I need every line that includes the word "cyan" copied from the material.

__GIVEN INFORMATION__
----

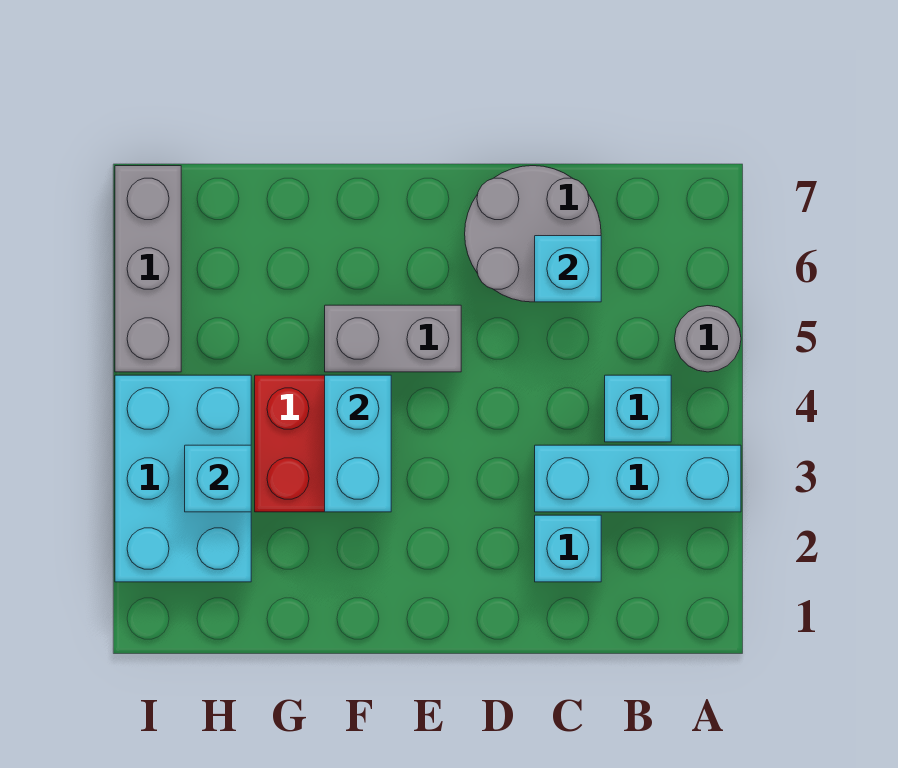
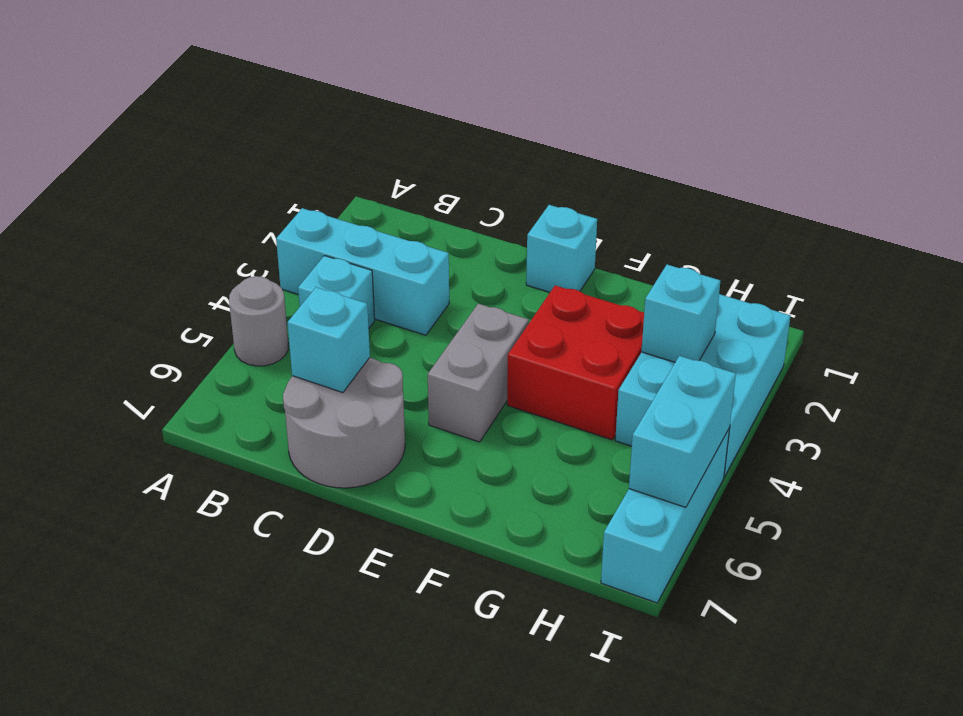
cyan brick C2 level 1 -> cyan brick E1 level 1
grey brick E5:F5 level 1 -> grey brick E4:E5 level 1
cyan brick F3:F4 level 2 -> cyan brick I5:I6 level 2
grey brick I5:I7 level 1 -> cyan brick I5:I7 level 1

----

__SOLUTION FOR THIS PROBLEM__
cyan brick C2 level 1 -> cyan brick E1 level 1
cyan brick F3:F4 level 2 -> cyan brick I5:I6 level 2
grey brick I5:I7 level 1 -> cyan brick I5:I7 level 1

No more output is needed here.